AIM OF THE EXERCISE: Give back exactly the lines running from the line with "building: [526,89,594,134] -> [422,70,467,99]" to the end of the entries, and only those lines.

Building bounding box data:
Start of Block

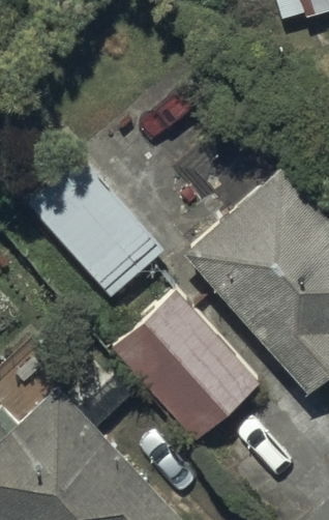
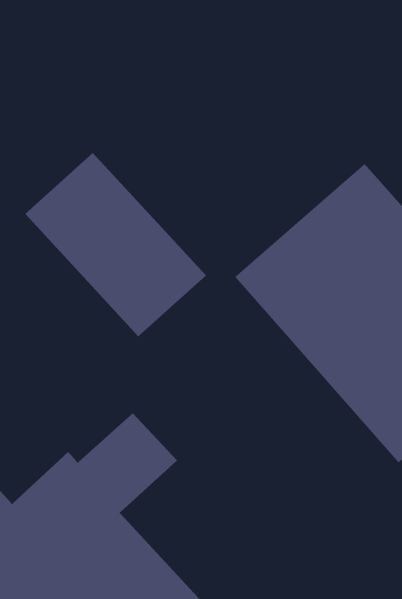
building: [114,291,260,440] -> none

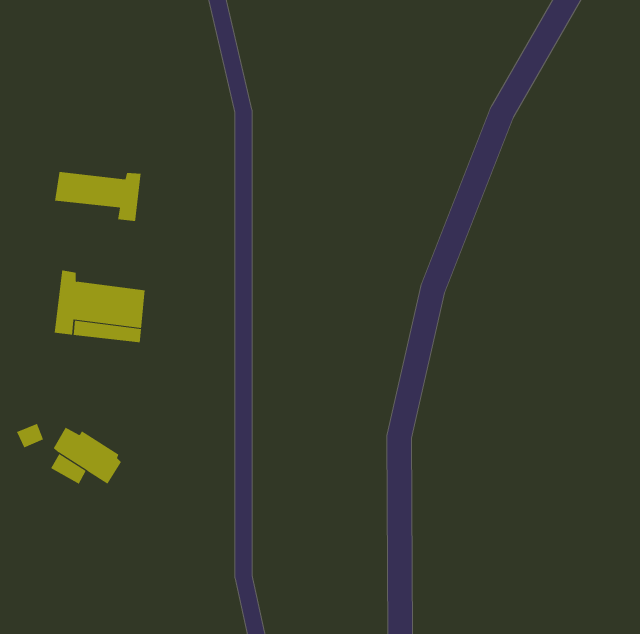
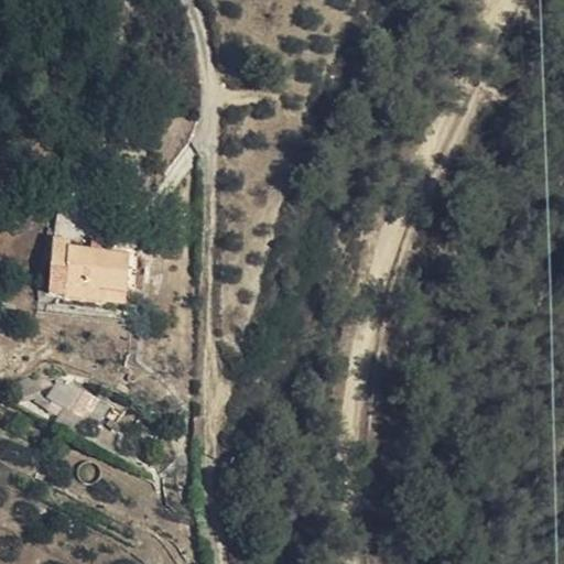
building: [55,171,141,222] -> none

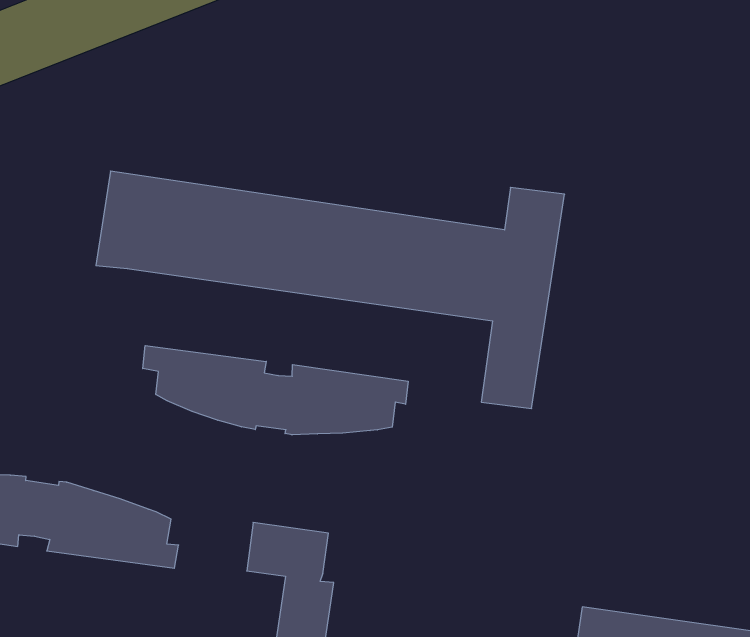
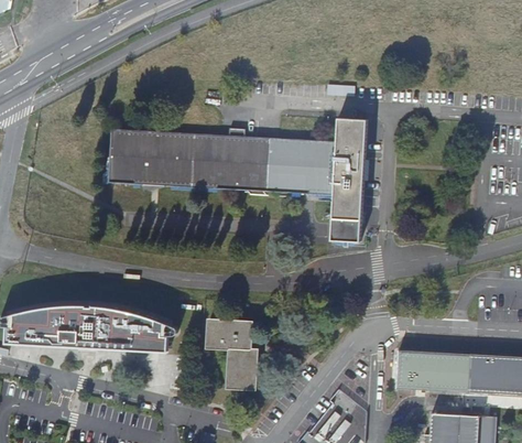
building: [143,346,408,435] -> none

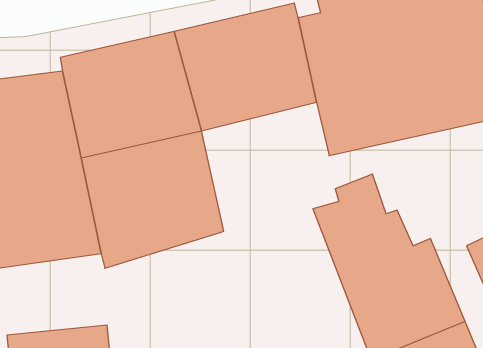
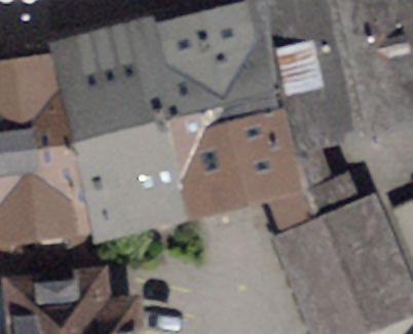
building: none -> [179,102,293,209]

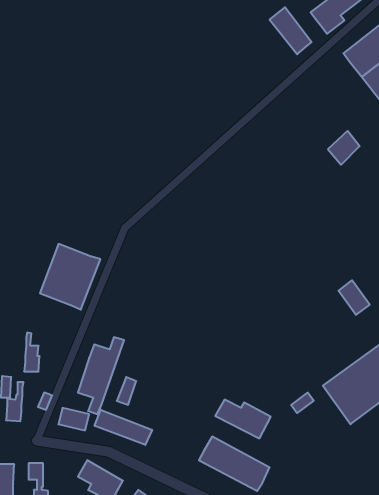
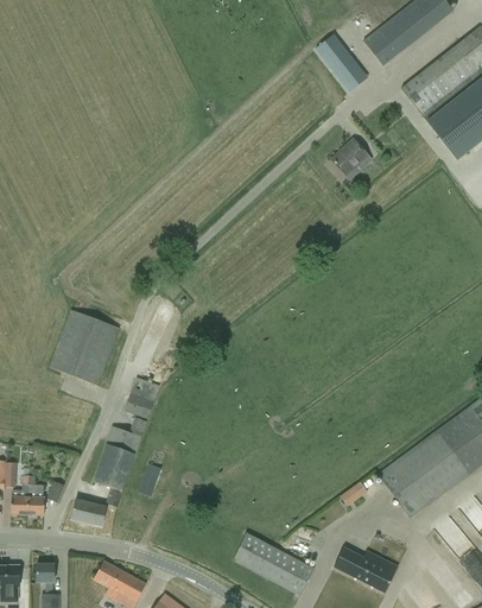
building: [328,131,360,165] -> [331,138,368,177]
building: [338,280,370,315] -> none
building: none -> [125,376,160,418]
building: [24,332,40,371] -> [27,469,45,514]
building: [215,400,271,438] -> [334,546,398,591]
building: [95,410,152,445] -> none

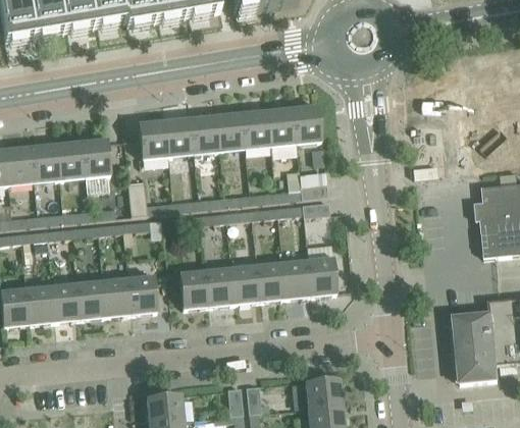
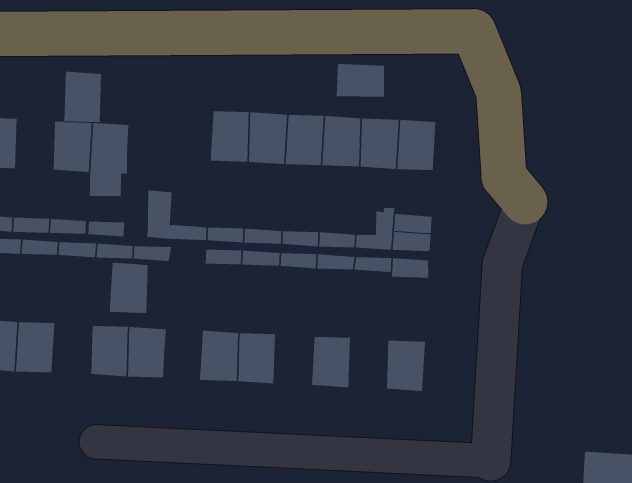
building: none -> [336,63,385,97]
building: [139,121,167,158] -> none
building: [31,145,60,181] -> [64,71,102,122]
building: [282,261,312,298] -> none
building: [230,266,260,303] -> none
building: [77,281,107,318] -> [109,262,149,314]

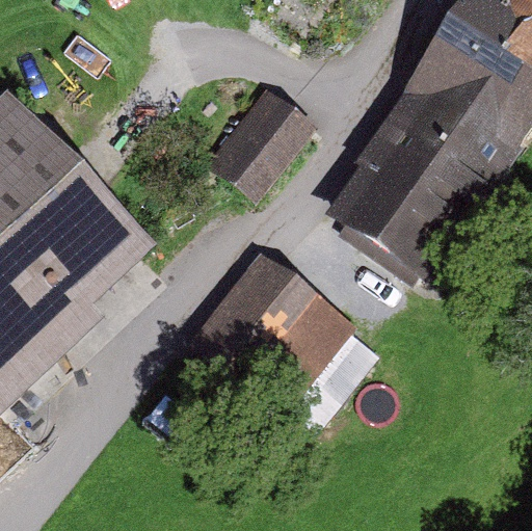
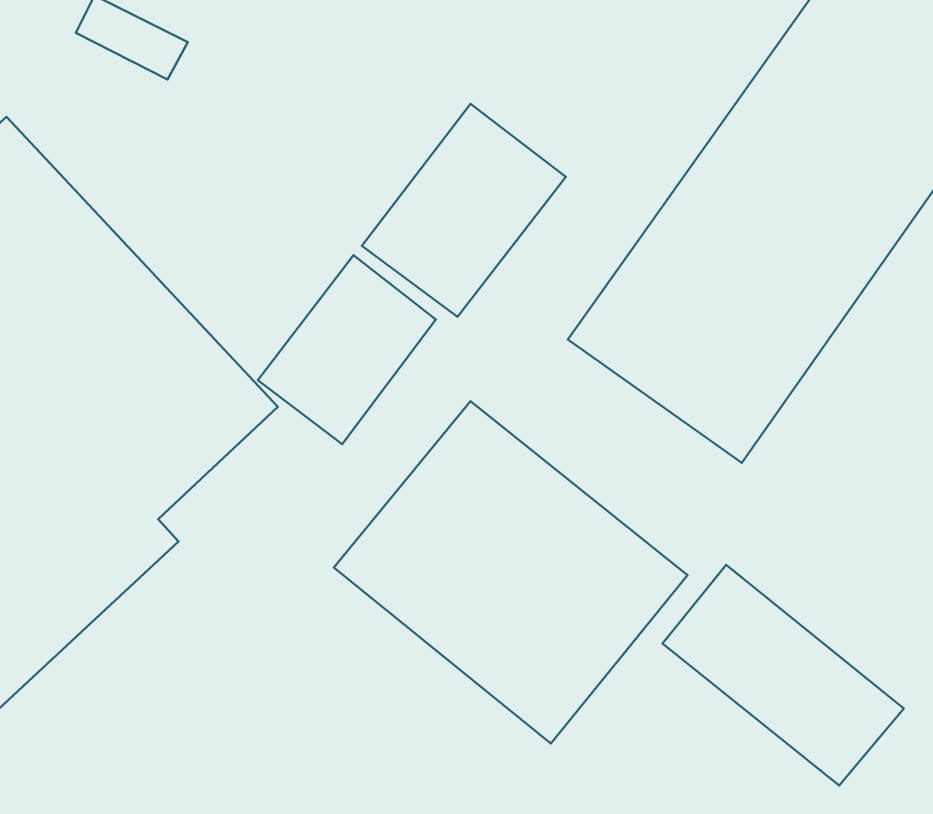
building: none -> [258,255,436,444]
building: none -> [662,565,904,785]

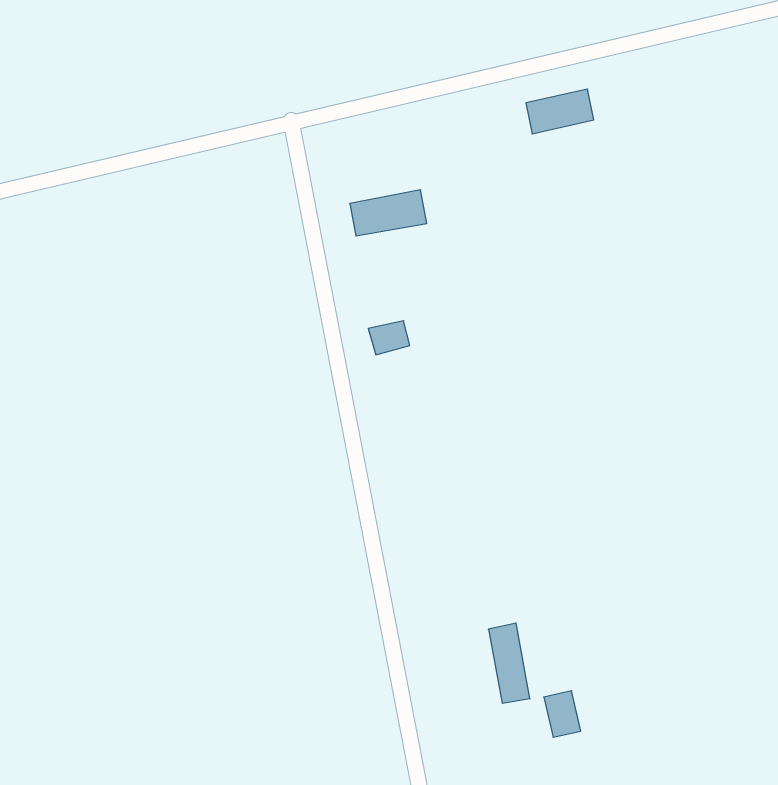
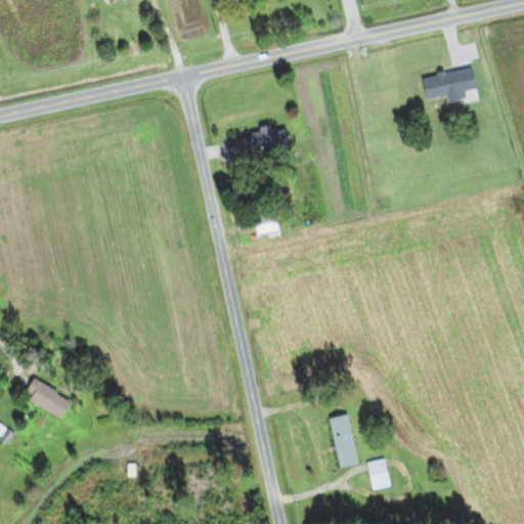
building: [526,89,594,134] -> [422,70,467,99]
building: none -> [23,377,72,419]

End of Block

FINISHED EXERCISE:
building: [526,89,594,134] -> [422,70,467,99]
building: none -> [23,377,72,419]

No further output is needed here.